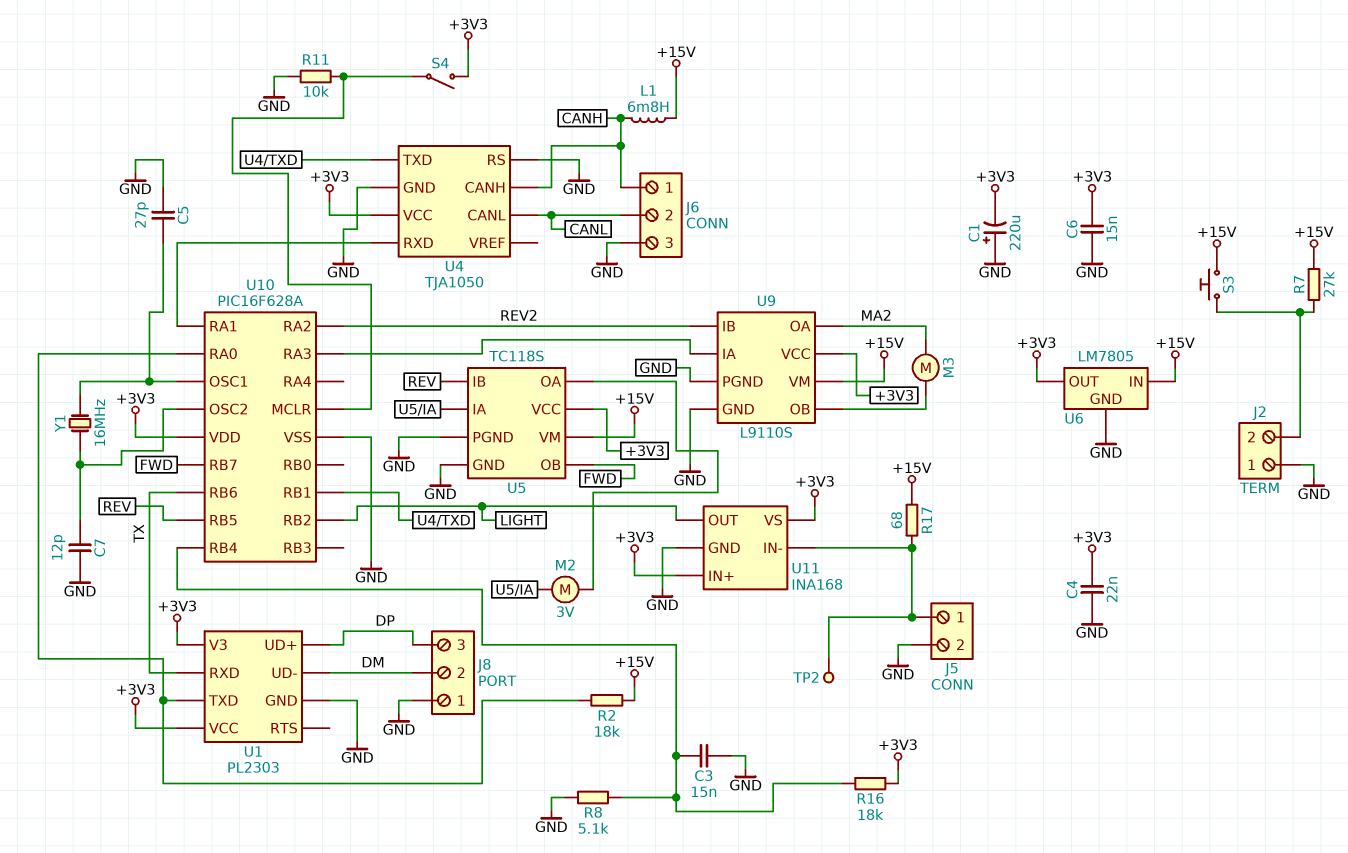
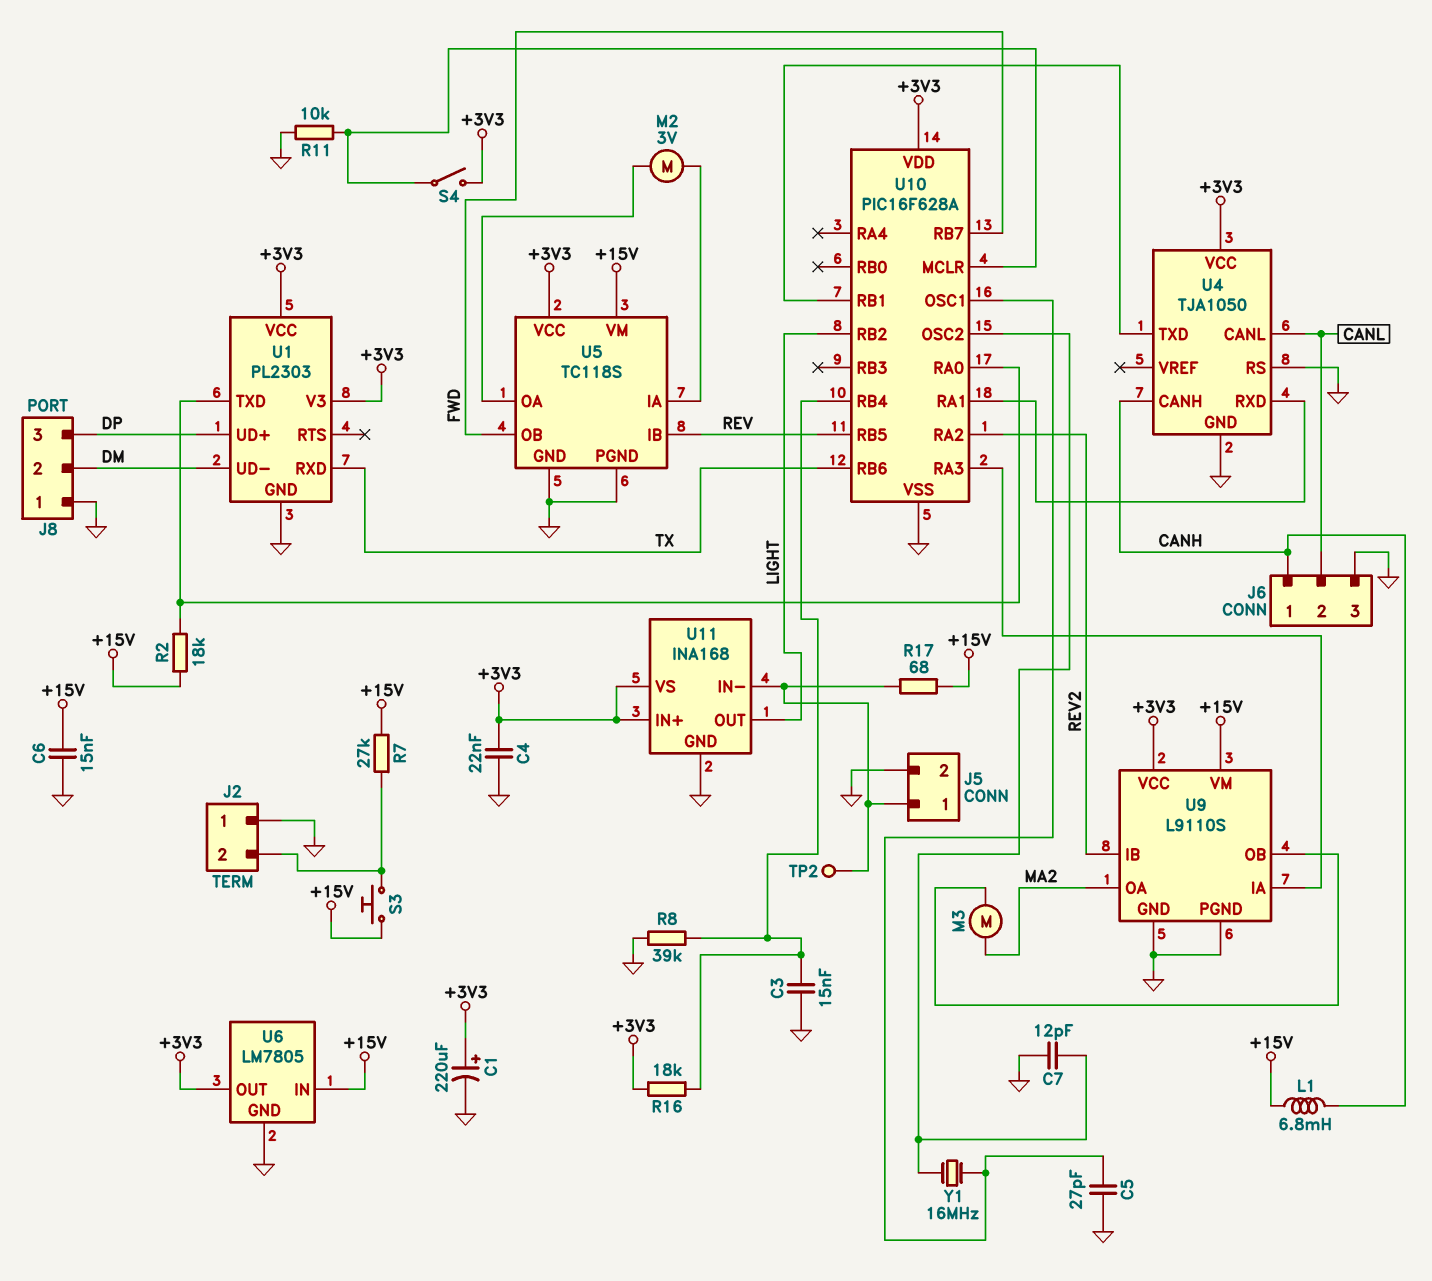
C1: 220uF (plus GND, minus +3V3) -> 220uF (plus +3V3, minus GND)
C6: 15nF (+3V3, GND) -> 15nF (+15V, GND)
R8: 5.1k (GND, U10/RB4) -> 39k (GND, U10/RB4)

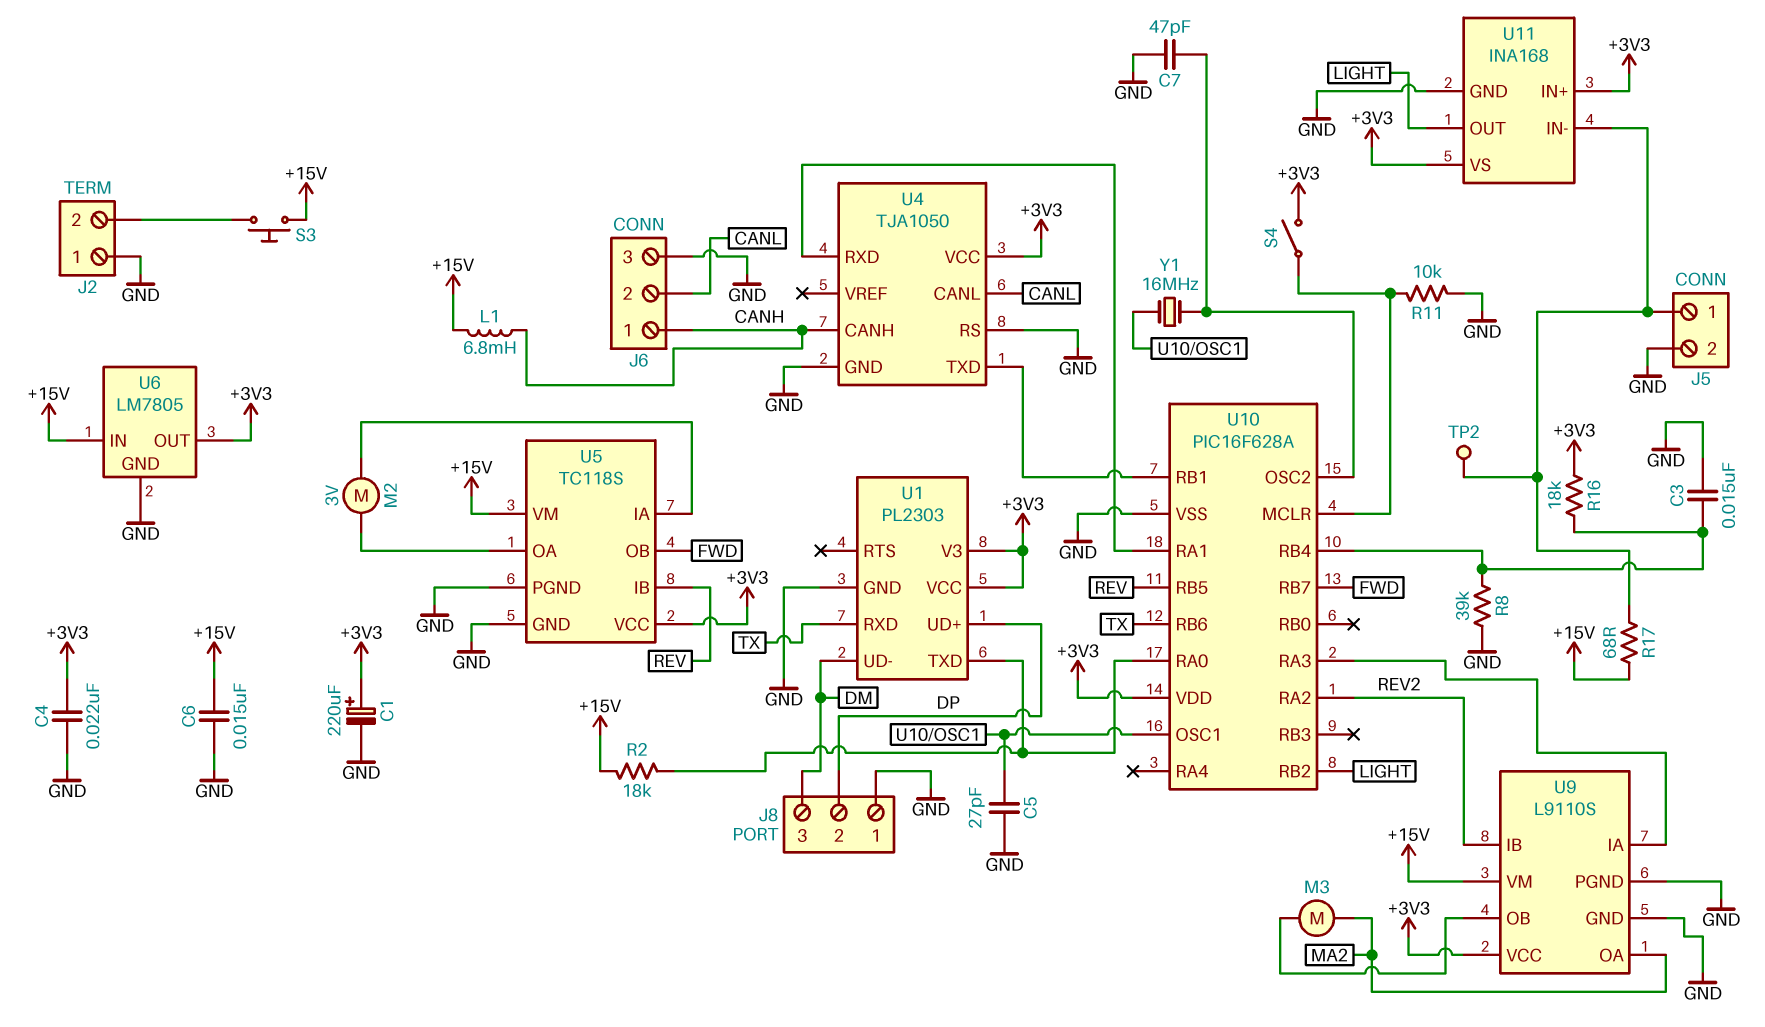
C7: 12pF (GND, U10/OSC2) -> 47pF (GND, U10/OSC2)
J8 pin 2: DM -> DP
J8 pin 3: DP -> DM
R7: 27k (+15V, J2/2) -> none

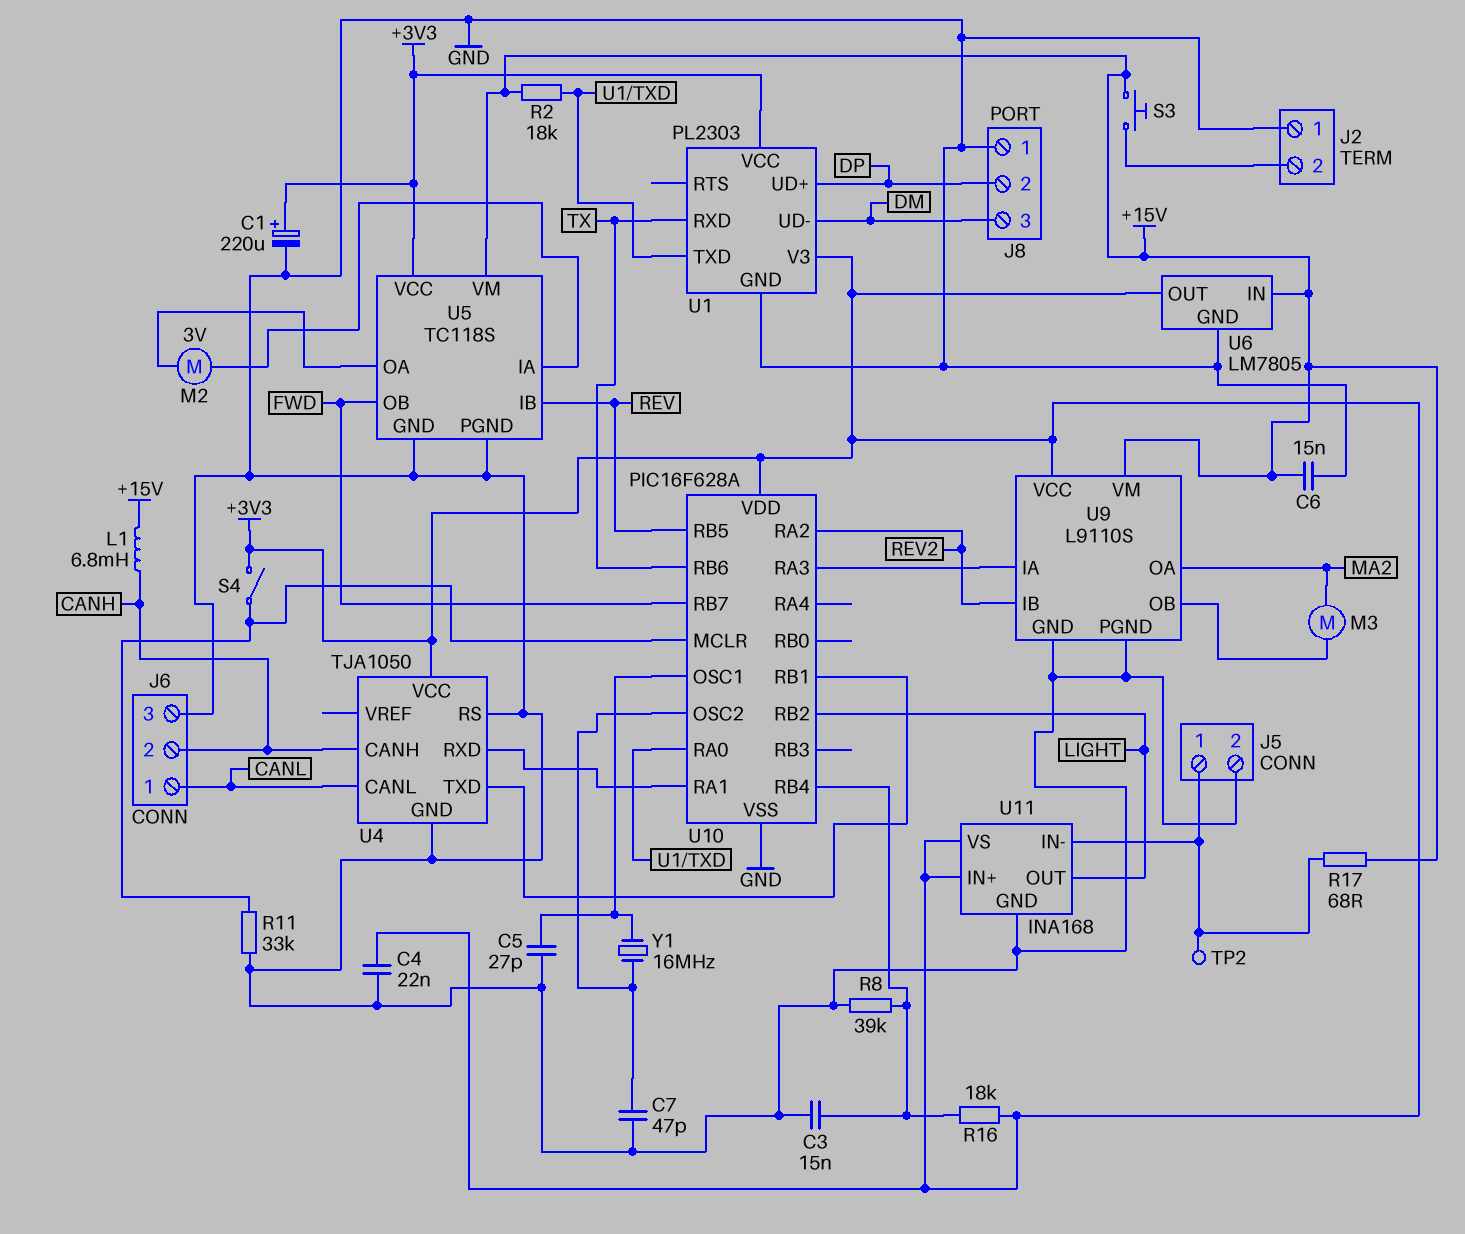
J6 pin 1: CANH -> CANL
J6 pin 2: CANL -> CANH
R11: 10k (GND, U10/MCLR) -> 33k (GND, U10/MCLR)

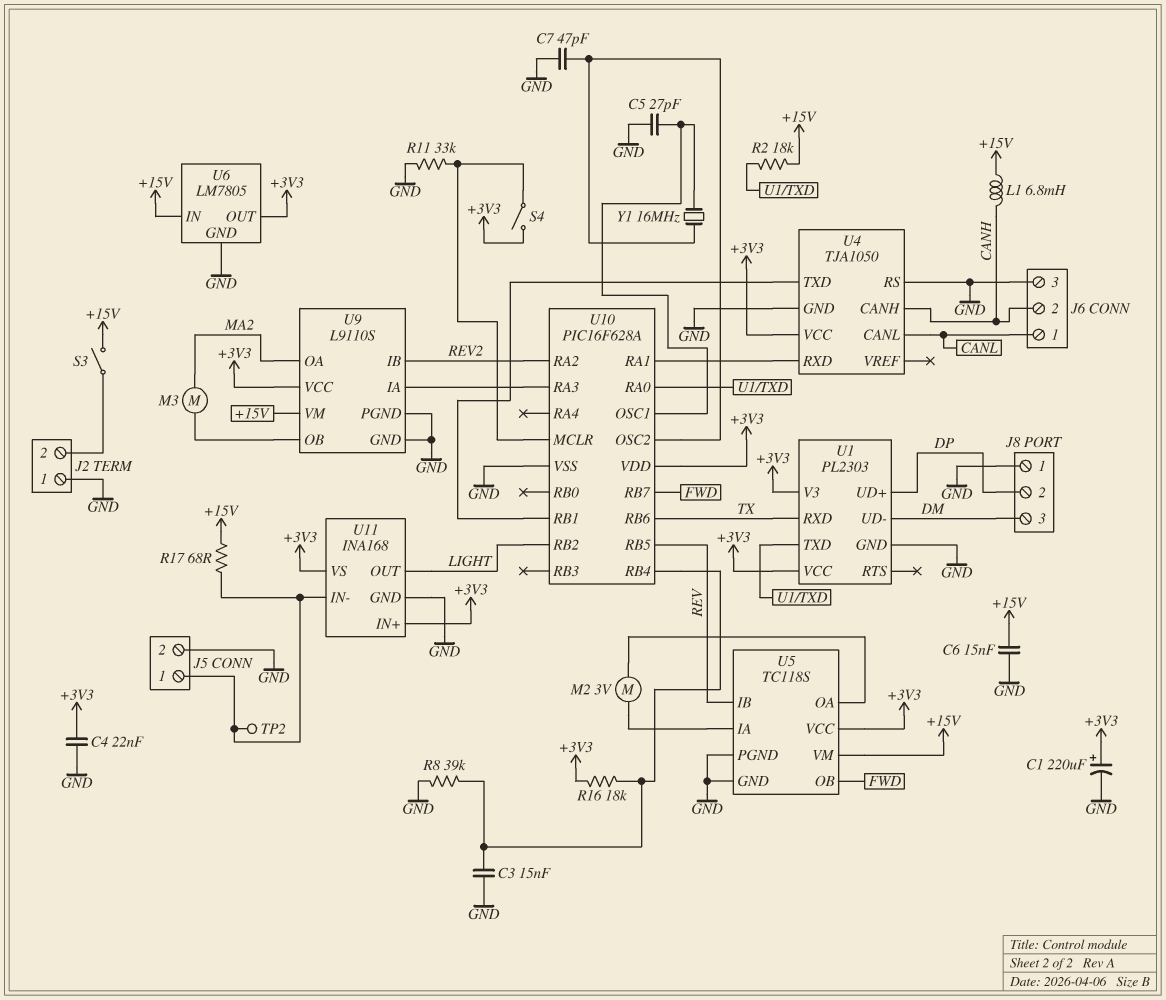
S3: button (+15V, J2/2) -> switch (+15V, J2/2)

□ □ □

• Exercise prompt
When you print the entries, keep every line exactly as it is and drop the pictures.

• Solution to the exercise
C1: 220uF (plus GND, minus +3V3) -> 220uF (plus +3V3, minus GND)
C6: 15nF (+3V3, GND) -> 15nF (+15V, GND)
R8: 5.1k (GND, U10/RB4) -> 39k (GND, U10/RB4)

C7: 12pF (GND, U10/OSC2) -> 47pF (GND, U10/OSC2)
J8 pin 2: DM -> DP
J8 pin 3: DP -> DM
R7: 27k (+15V, J2/2) -> none

J6 pin 1: CANH -> CANL
J6 pin 2: CANL -> CANH
R11: 10k (GND, U10/MCLR) -> 33k (GND, U10/MCLR)

S3: button (+15V, J2/2) -> switch (+15V, J2/2)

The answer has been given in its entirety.